**Assigned task**
Exactly the lines from the one containing "zebibek (red) <469" through the one containing "nothing => pimefobek (purple) <446 424>" in the listing below are to be copied, with the pictures left out.

======== Input material

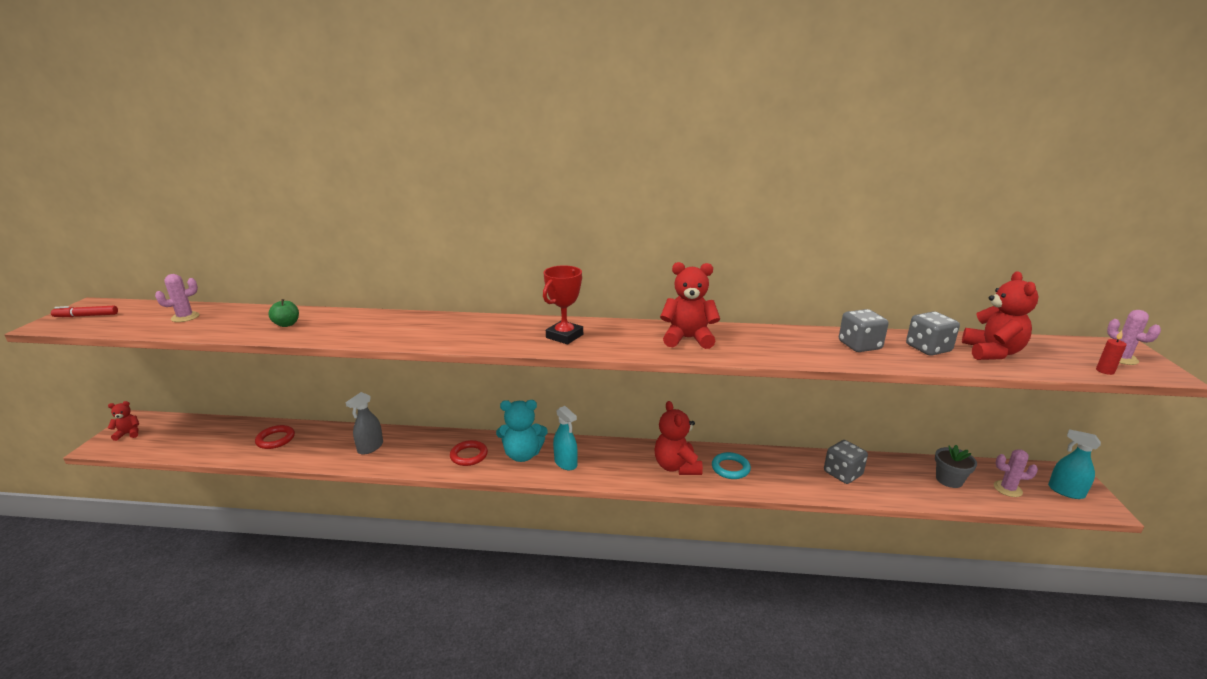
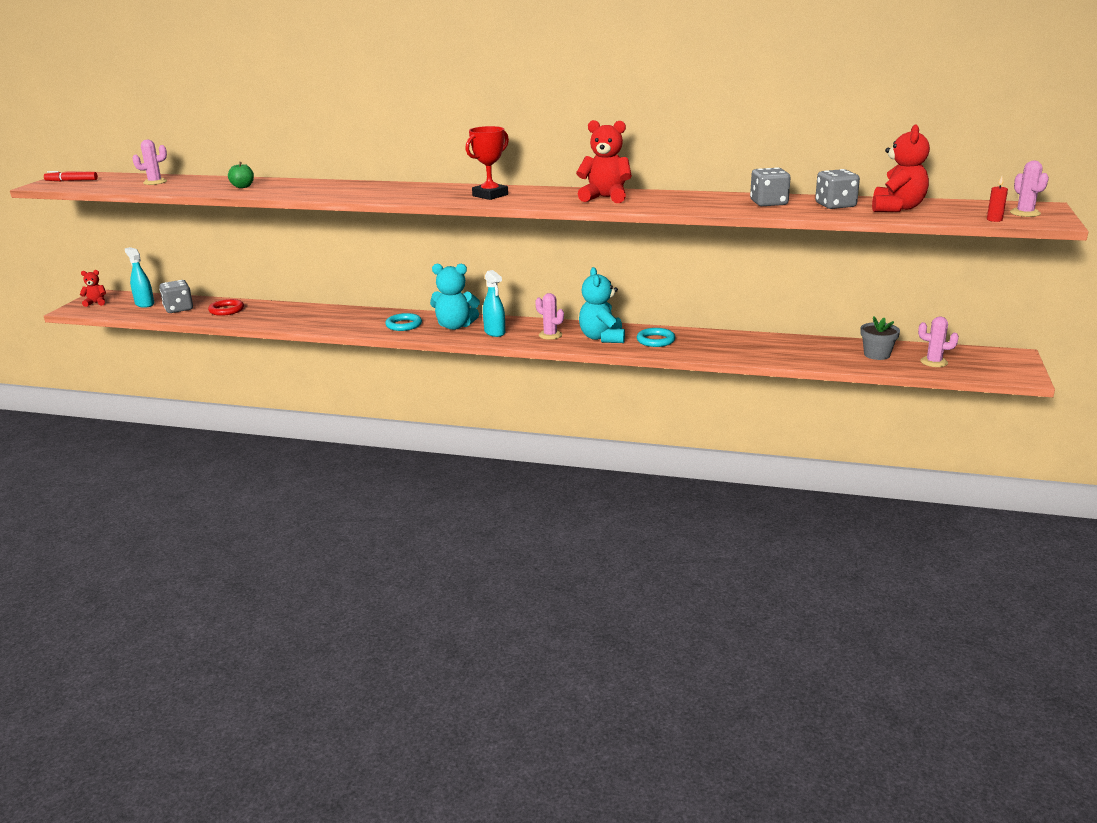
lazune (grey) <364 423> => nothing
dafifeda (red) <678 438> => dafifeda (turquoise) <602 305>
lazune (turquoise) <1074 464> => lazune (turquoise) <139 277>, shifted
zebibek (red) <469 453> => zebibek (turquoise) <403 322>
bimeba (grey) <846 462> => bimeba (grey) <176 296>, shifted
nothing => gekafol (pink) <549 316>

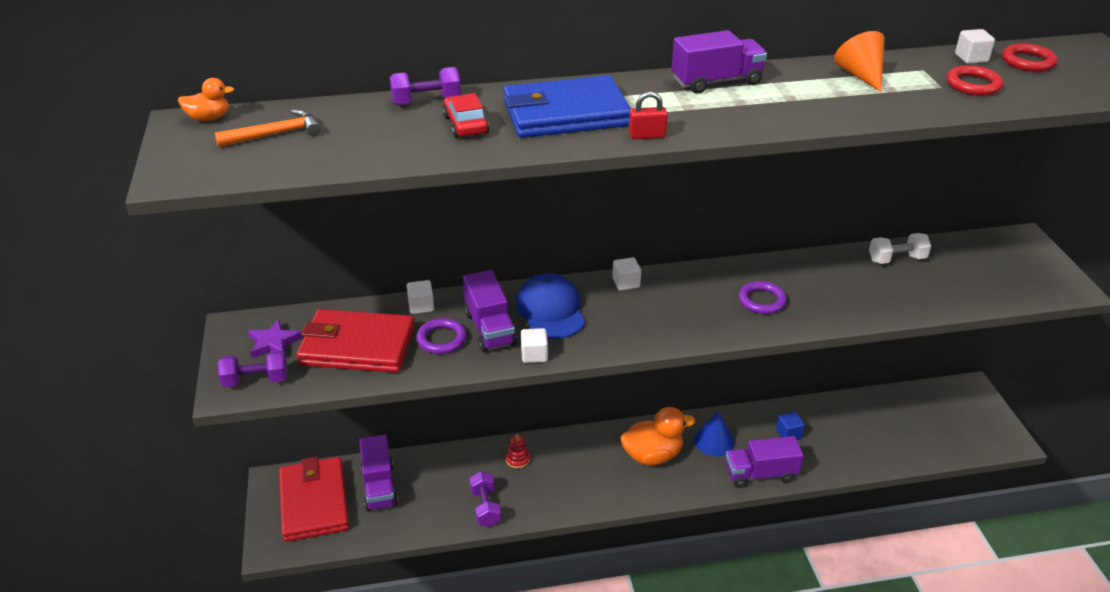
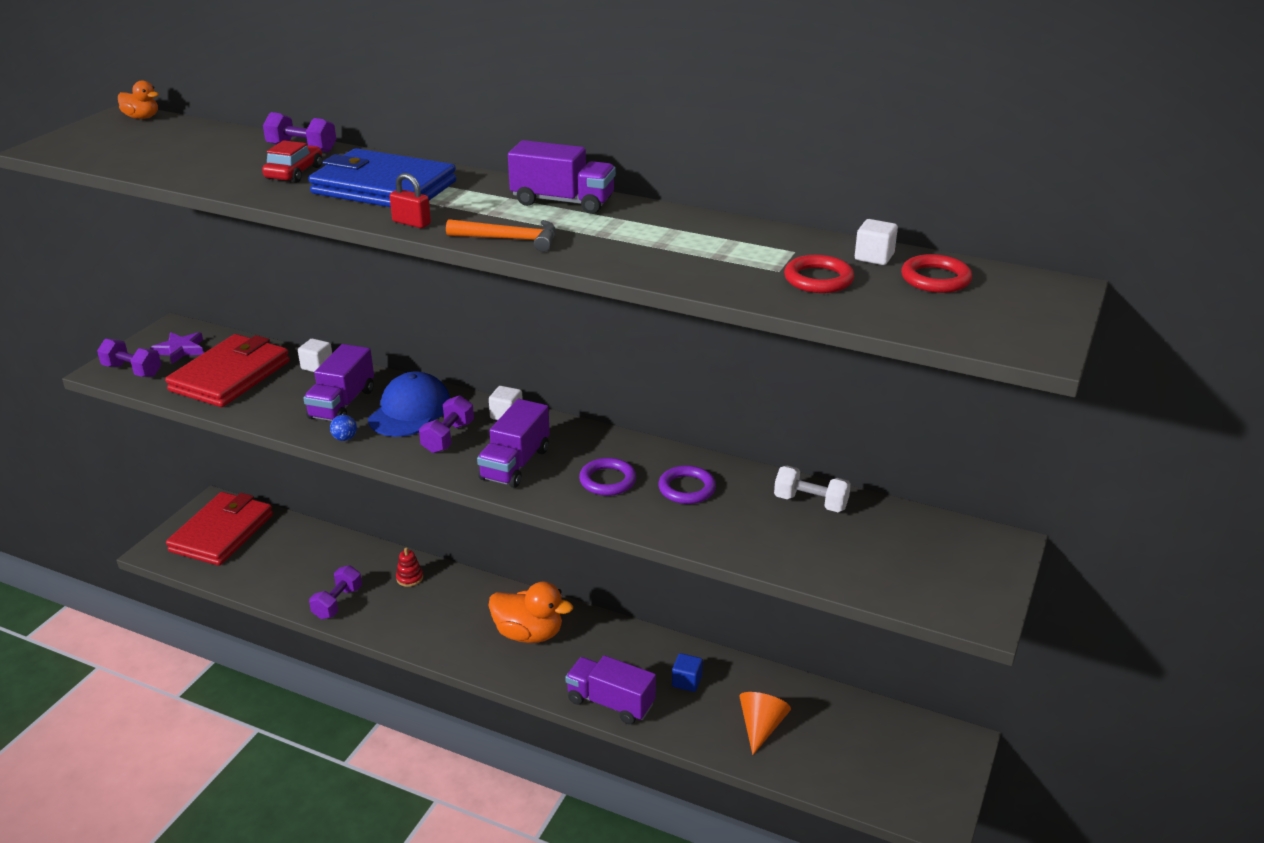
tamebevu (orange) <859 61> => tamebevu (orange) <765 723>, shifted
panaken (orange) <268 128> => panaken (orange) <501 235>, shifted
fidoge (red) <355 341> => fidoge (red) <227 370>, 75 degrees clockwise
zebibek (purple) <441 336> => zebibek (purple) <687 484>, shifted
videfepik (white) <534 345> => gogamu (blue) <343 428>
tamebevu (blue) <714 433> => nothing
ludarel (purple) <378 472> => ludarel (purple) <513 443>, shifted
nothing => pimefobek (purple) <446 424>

================
======== Input material

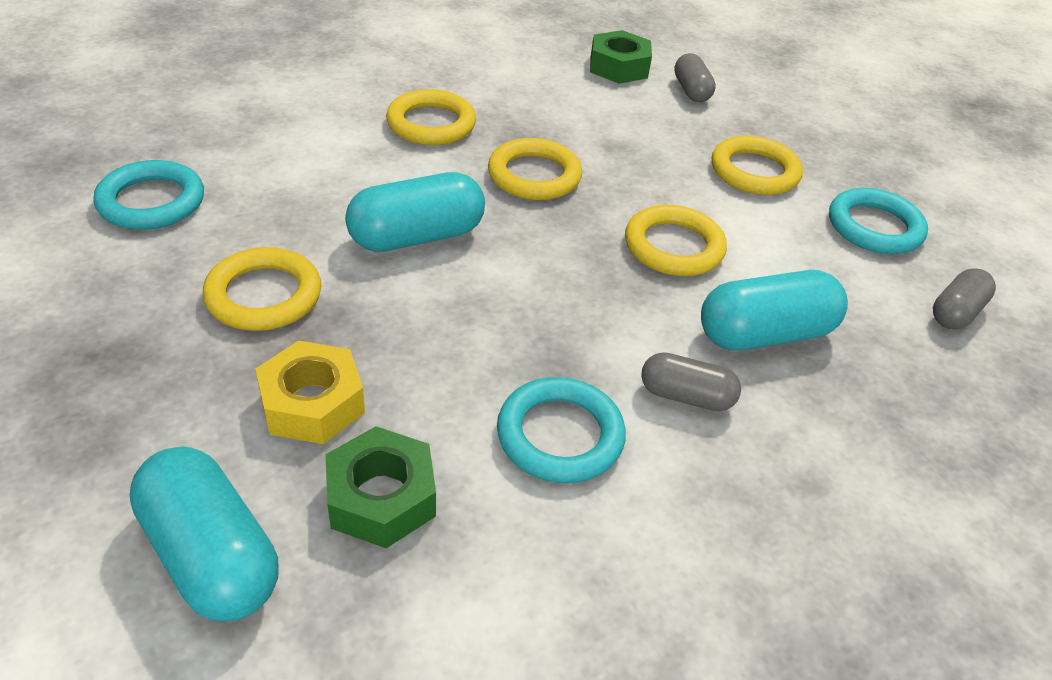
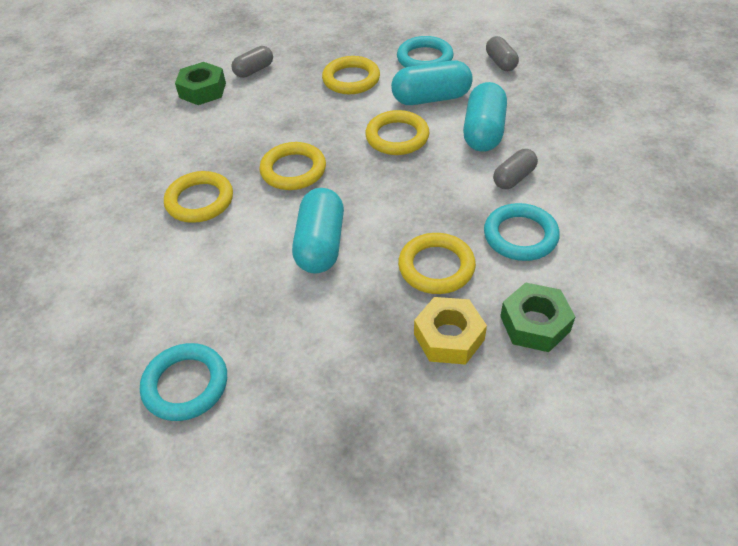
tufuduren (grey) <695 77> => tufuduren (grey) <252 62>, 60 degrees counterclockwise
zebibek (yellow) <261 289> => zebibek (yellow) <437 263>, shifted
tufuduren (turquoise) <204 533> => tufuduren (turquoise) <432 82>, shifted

================

**The answer**
zebibek (red) <469 453> => zebibek (turquoise) <403 322>
bimeba (grey) <846 462> => bimeba (grey) <176 296>, shifted
nothing => gekafol (pink) <549 316>

tamebevu (orange) <859 61> => tamebevu (orange) <765 723>, shifted
panaken (orange) <268 128> => panaken (orange) <501 235>, shifted
fidoge (red) <355 341> => fidoge (red) <227 370>, 75 degrees clockwise
zebibek (purple) <441 336> => zebibek (purple) <687 484>, shifted
videfepik (white) <534 345> => gogamu (blue) <343 428>
tamebevu (blue) <714 433> => nothing
ludarel (purple) <378 472> => ludarel (purple) <513 443>, shifted
nothing => pimefobek (purple) <446 424>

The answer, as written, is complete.